■ **What is needed**: May I have the line containing "U3: NAND 74HC132" and every line after it through the end of the data, repeated exactly and with no other lines?

■ **Information provided**:
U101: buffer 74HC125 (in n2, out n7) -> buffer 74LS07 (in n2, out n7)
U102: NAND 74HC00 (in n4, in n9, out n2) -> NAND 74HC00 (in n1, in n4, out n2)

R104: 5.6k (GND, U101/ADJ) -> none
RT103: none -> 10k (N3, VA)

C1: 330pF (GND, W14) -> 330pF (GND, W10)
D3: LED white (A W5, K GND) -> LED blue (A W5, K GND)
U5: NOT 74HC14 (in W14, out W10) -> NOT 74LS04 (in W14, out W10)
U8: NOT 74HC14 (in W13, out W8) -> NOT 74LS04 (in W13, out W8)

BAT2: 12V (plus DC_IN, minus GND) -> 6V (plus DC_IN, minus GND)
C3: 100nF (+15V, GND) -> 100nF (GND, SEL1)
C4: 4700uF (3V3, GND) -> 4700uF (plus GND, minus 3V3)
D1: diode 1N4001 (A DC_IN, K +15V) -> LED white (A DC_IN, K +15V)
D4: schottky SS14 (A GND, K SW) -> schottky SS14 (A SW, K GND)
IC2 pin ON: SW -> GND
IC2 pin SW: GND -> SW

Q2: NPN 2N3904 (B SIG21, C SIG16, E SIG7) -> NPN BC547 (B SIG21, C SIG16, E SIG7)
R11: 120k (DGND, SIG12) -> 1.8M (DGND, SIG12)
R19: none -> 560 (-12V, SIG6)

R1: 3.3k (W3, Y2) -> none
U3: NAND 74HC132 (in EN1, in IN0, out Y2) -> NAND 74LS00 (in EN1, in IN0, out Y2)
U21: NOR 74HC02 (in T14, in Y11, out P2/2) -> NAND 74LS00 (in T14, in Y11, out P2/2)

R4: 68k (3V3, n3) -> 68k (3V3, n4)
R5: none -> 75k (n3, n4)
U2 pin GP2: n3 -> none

■ **Output of the exercise**:
U3: NAND 74HC132 (in EN1, in IN0, out Y2) -> NAND 74LS00 (in EN1, in IN0, out Y2)
U21: NOR 74HC02 (in T14, in Y11, out P2/2) -> NAND 74LS00 (in T14, in Y11, out P2/2)

R4: 68k (3V3, n3) -> 68k (3V3, n4)
R5: none -> 75k (n3, n4)
U2 pin GP2: n3 -> none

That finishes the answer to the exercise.